▶ EXERCISE OBJECTIVE
Retype the listing that follows, leaving nothing out.

▶ THE DATA
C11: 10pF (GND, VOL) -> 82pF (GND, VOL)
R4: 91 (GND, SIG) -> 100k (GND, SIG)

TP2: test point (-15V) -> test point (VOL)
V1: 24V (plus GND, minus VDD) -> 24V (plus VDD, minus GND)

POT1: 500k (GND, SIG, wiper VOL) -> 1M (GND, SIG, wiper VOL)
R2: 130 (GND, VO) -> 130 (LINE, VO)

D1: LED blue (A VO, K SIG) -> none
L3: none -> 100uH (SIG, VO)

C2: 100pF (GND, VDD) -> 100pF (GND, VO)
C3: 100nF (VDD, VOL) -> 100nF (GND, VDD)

▶ WRITTEN RESPONSE
C11: 10pF (GND, VOL) -> 82pF (GND, VOL)
R4: 91 (GND, SIG) -> 100k (GND, SIG)

TP2: test point (-15V) -> test point (VOL)
V1: 24V (plus GND, minus VDD) -> 24V (plus VDD, minus GND)

POT1: 500k (GND, SIG, wiper VOL) -> 1M (GND, SIG, wiper VOL)
R2: 130 (GND, VO) -> 130 (LINE, VO)

D1: LED blue (A VO, K SIG) -> none
L3: none -> 100uH (SIG, VO)

C2: 100pF (GND, VDD) -> 100pF (GND, VO)
C3: 100nF (VDD, VOL) -> 100nF (GND, VDD)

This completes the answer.